═══ Recorded information ═══
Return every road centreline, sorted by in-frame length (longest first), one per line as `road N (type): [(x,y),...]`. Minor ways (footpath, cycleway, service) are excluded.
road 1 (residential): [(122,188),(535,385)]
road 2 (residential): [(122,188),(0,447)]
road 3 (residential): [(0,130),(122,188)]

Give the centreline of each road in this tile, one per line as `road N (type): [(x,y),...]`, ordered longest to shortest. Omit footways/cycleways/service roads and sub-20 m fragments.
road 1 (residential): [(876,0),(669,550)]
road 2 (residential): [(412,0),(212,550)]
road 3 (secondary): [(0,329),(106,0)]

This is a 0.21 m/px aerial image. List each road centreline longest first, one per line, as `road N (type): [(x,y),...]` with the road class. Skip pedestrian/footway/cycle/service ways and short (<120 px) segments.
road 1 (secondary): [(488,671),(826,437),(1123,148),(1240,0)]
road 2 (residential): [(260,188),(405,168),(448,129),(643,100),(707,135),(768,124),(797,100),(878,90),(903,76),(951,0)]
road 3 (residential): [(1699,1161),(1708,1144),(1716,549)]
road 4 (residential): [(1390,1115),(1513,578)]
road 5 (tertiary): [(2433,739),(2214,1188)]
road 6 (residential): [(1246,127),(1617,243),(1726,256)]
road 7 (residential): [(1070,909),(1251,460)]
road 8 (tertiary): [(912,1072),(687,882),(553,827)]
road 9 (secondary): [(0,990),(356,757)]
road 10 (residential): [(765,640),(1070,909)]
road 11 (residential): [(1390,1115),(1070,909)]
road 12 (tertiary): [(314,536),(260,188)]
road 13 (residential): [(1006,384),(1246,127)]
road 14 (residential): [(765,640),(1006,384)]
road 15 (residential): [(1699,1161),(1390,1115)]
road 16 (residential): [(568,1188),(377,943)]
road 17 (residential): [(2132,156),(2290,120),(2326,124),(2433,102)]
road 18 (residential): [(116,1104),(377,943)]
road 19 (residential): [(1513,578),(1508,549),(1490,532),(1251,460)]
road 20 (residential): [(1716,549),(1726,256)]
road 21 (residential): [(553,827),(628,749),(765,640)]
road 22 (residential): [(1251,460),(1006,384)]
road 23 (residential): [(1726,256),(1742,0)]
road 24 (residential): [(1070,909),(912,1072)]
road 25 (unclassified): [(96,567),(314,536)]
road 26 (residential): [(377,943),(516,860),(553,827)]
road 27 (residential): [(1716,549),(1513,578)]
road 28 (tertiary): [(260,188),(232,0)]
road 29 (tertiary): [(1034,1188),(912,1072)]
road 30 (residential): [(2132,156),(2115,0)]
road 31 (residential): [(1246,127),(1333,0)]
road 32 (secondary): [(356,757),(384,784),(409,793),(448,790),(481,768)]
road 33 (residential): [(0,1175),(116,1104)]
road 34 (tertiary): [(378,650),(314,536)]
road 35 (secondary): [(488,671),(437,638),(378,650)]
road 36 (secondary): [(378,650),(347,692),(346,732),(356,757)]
═══
What needs to be done
Give the whole listing again, character for character.

Written response
Return every road centreline, sorted by in-frame length (longest first), one per line as `road N (type): [(x,y),...]`. Minor ways (footpath, cycleway, service) are excluded.
road 1 (residential): [(122,188),(535,385)]
road 2 (residential): [(122,188),(0,447)]
road 3 (residential): [(0,130),(122,188)]

Give the centreline of each road in this tile, one per line as `road N (type): [(x,y),...]`, ordered longest to shortest. Omit footways/cycleways/service roads and sub-20 m fragments.
road 1 (residential): [(876,0),(669,550)]
road 2 (residential): [(412,0),(212,550)]
road 3 (secondary): [(0,329),(106,0)]

This is a 0.21 m/px aerial image. List each road centreline longest first, one per line, as `road N (type): [(x,y),...]` with the road class. Skip pedestrian/footway/cycle/service ways and short (<120 px) segments.
road 1 (secondary): [(488,671),(826,437),(1123,148),(1240,0)]
road 2 (residential): [(260,188),(405,168),(448,129),(643,100),(707,135),(768,124),(797,100),(878,90),(903,76),(951,0)]
road 3 (residential): [(1699,1161),(1708,1144),(1716,549)]
road 4 (residential): [(1390,1115),(1513,578)]
road 5 (tertiary): [(2433,739),(2214,1188)]
road 6 (residential): [(1246,127),(1617,243),(1726,256)]
road 7 (residential): [(1070,909),(1251,460)]
road 8 (tertiary): [(912,1072),(687,882),(553,827)]
road 9 (secondary): [(0,990),(356,757)]
road 10 (residential): [(765,640),(1070,909)]
road 11 (residential): [(1390,1115),(1070,909)]
road 12 (tertiary): [(314,536),(260,188)]
road 13 (residential): [(1006,384),(1246,127)]
road 14 (residential): [(765,640),(1006,384)]
road 15 (residential): [(1699,1161),(1390,1115)]
road 16 (residential): [(568,1188),(377,943)]
road 17 (residential): [(2132,156),(2290,120),(2326,124),(2433,102)]
road 18 (residential): [(116,1104),(377,943)]
road 19 (residential): [(1513,578),(1508,549),(1490,532),(1251,460)]
road 20 (residential): [(1716,549),(1726,256)]
road 21 (residential): [(553,827),(628,749),(765,640)]
road 22 (residential): [(1251,460),(1006,384)]
road 23 (residential): [(1726,256),(1742,0)]
road 24 (residential): [(1070,909),(912,1072)]
road 25 (unclassified): [(96,567),(314,536)]
road 26 (residential): [(377,943),(516,860),(553,827)]
road 27 (residential): [(1716,549),(1513,578)]
road 28 (tertiary): [(260,188),(232,0)]
road 29 (tertiary): [(1034,1188),(912,1072)]
road 30 (residential): [(2132,156),(2115,0)]
road 31 (residential): [(1246,127),(1333,0)]
road 32 (secondary): [(356,757),(384,784),(409,793),(448,790),(481,768)]
road 33 (residential): [(0,1175),(116,1104)]
road 34 (tertiary): [(378,650),(314,536)]
road 35 (secondary): [(488,671),(437,638),(378,650)]
road 36 (secondary): [(378,650),(347,692),(346,732),(356,757)]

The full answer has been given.